TASK TO CARRY OUT: Set the data down again, word for word, as it appears below.
--- DATA FOR THE TASK Enclosed Below ---
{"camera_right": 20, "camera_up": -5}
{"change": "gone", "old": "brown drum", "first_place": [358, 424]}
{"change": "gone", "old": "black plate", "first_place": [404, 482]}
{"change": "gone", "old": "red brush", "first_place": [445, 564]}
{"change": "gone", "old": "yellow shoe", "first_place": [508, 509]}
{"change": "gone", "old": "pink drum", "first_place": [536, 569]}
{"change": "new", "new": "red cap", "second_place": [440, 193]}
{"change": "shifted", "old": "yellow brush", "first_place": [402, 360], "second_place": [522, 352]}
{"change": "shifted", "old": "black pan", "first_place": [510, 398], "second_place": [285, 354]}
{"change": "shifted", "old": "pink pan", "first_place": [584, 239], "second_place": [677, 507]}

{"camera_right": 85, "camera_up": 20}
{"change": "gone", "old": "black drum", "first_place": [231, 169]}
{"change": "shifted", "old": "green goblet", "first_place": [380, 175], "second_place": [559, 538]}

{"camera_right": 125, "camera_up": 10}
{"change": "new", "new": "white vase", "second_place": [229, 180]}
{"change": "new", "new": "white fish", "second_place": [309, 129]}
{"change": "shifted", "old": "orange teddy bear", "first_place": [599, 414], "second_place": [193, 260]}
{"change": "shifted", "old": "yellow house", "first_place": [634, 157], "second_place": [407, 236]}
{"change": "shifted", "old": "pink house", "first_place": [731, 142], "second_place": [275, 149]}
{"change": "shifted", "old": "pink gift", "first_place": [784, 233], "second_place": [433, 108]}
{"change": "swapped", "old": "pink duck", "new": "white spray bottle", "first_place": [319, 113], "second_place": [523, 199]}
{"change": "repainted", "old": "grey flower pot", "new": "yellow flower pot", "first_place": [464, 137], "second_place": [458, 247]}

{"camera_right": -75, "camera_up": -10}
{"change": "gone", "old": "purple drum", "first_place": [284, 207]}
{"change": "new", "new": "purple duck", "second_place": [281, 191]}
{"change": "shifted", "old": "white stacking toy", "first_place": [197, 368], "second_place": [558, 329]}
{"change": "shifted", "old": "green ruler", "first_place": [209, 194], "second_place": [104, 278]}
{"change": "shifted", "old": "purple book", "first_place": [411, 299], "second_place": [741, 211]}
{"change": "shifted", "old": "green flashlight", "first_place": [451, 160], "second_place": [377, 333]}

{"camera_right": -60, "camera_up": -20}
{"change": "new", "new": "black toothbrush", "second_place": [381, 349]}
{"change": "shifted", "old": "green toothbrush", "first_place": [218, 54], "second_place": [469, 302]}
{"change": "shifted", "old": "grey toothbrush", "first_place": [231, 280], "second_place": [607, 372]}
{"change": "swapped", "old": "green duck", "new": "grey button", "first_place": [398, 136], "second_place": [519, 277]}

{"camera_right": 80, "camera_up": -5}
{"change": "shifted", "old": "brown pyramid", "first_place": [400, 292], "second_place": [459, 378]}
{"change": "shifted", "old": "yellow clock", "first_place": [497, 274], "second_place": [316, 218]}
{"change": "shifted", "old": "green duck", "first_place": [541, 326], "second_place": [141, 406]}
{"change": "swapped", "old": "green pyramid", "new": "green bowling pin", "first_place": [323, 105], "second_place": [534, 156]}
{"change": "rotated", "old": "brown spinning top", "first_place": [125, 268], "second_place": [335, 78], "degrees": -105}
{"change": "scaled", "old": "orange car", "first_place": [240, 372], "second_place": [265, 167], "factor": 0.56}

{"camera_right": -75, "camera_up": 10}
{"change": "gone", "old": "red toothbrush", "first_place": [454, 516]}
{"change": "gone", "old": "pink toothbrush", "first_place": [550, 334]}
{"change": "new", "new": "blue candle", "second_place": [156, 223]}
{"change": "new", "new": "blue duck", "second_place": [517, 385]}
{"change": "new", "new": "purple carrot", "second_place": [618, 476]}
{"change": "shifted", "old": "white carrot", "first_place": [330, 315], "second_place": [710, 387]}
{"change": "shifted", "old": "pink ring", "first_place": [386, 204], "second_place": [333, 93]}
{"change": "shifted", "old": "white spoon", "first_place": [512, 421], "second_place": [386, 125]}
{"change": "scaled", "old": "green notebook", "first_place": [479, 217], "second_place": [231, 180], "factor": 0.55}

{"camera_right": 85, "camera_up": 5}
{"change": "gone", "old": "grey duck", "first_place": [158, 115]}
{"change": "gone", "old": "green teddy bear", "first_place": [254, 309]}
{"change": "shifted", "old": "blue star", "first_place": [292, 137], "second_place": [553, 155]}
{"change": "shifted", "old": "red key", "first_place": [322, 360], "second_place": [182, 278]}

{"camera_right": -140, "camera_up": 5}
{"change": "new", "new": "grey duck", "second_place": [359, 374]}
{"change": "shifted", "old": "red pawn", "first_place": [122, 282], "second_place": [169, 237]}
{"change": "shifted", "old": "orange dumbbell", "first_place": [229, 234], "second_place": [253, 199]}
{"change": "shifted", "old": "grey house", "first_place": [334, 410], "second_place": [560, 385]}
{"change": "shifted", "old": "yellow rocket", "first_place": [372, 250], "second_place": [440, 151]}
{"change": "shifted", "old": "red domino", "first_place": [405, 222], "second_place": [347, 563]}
--- End of Enclosed DATA FOR THE TASK ---
WRITTEN RESPONSE:
{"camera_right": 20, "camera_up": -5}
{"change": "gone", "old": "brown drum", "first_place": [358, 424]}
{"change": "gone", "old": "black plate", "first_place": [404, 482]}
{"change": "gone", "old": "red brush", "first_place": [445, 564]}
{"change": "gone", "old": "yellow shoe", "first_place": [508, 509]}
{"change": "gone", "old": "pink drum", "first_place": [536, 569]}
{"change": "new", "new": "red cap", "second_place": [440, 193]}
{"change": "shifted", "old": "yellow brush", "first_place": [402, 360], "second_place": [522, 352]}
{"change": "shifted", "old": "black pan", "first_place": [510, 398], "second_place": [285, 354]}
{"change": "shifted", "old": "pink pan", "first_place": [584, 239], "second_place": [677, 507]}

{"camera_right": 85, "camera_up": 20}
{"change": "gone", "old": "black drum", "first_place": [231, 169]}
{"change": "shifted", "old": "green goblet", "first_place": [380, 175], "second_place": [559, 538]}

{"camera_right": 125, "camera_up": 10}
{"change": "new", "new": "white vase", "second_place": [229, 180]}
{"change": "new", "new": "white fish", "second_place": [309, 129]}
{"change": "shifted", "old": "orange teddy bear", "first_place": [599, 414], "second_place": [193, 260]}
{"change": "shifted", "old": "yellow house", "first_place": [634, 157], "second_place": [407, 236]}
{"change": "shifted", "old": "pink house", "first_place": [731, 142], "second_place": [275, 149]}
{"change": "shifted", "old": "pink gift", "first_place": [784, 233], "second_place": [433, 108]}
{"change": "swapped", "old": "pink duck", "new": "white spray bottle", "first_place": [319, 113], "second_place": [523, 199]}
{"change": "repainted", "old": "grey flower pot", "new": "yellow flower pot", "first_place": [464, 137], "second_place": [458, 247]}

{"camera_right": -75, "camera_up": -10}
{"change": "gone", "old": "purple drum", "first_place": [284, 207]}
{"change": "new", "new": "purple duck", "second_place": [281, 191]}
{"change": "shifted", "old": "white stacking toy", "first_place": [197, 368], "second_place": [558, 329]}
{"change": "shifted", "old": "green ruler", "first_place": [209, 194], "second_place": [104, 278]}
{"change": "shifted", "old": "purple book", "first_place": [411, 299], "second_place": [741, 211]}
{"change": "shifted", "old": "green flashlight", "first_place": [451, 160], "second_place": [377, 333]}

{"camera_right": -60, "camera_up": -20}
{"change": "new", "new": "black toothbrush", "second_place": [381, 349]}
{"change": "shifted", "old": "green toothbrush", "first_place": [218, 54], "second_place": [469, 302]}
{"change": "shifted", "old": "grey toothbrush", "first_place": [231, 280], "second_place": [607, 372]}
{"change": "swapped", "old": "green duck", "new": "grey button", "first_place": [398, 136], "second_place": [519, 277]}

{"camera_right": 80, "camera_up": -5}
{"change": "shifted", "old": "brown pyramid", "first_place": [400, 292], "second_place": [459, 378]}
{"change": "shifted", "old": "yellow clock", "first_place": [497, 274], "second_place": [316, 218]}
{"change": "shifted", "old": "green duck", "first_place": [541, 326], "second_place": [141, 406]}
{"change": "swapped", "old": "green pyramid", "new": "green bowling pin", "first_place": [323, 105], "second_place": [534, 156]}
{"change": "rotated", "old": "brown spinning top", "first_place": [125, 268], "second_place": [335, 78], "degrees": -105}
{"change": "scaled", "old": "orange car", "first_place": [240, 372], "second_place": [265, 167], "factor": 0.56}

{"camera_right": -75, "camera_up": 10}
{"change": "gone", "old": "red toothbrush", "first_place": [454, 516]}
{"change": "gone", "old": "pink toothbrush", "first_place": [550, 334]}
{"change": "new", "new": "blue candle", "second_place": [156, 223]}
{"change": "new", "new": "blue duck", "second_place": [517, 385]}
{"change": "new", "new": "purple carrot", "second_place": [618, 476]}
{"change": "shifted", "old": "white carrot", "first_place": [330, 315], "second_place": [710, 387]}
{"change": "shifted", "old": "pink ring", "first_place": [386, 204], "second_place": [333, 93]}
{"change": "shifted", "old": "white spoon", "first_place": [512, 421], "second_place": [386, 125]}
{"change": "scaled", "old": "green notebook", "first_place": [479, 217], "second_place": [231, 180], "factor": 0.55}

{"camera_right": 85, "camera_up": 5}
{"change": "gone", "old": "grey duck", "first_place": [158, 115]}
{"change": "gone", "old": "green teddy bear", "first_place": [254, 309]}
{"change": "shifted", "old": "blue star", "first_place": [292, 137], "second_place": [553, 155]}
{"change": "shifted", "old": "red key", "first_place": [322, 360], "second_place": [182, 278]}

{"camera_right": -140, "camera_up": 5}
{"change": "new", "new": "grey duck", "second_place": [359, 374]}
{"change": "shifted", "old": "red pawn", "first_place": [122, 282], "second_place": [169, 237]}
{"change": "shifted", "old": "orange dumbbell", "first_place": [229, 234], "second_place": [253, 199]}
{"change": "shifted", "old": "grey house", "first_place": [334, 410], "second_place": [560, 385]}
{"change": "shifted", "old": "yellow rocket", "first_place": [372, 250], "second_place": [440, 151]}
{"change": "shifted", "old": "red domino", "first_place": [405, 222], "second_place": [347, 563]}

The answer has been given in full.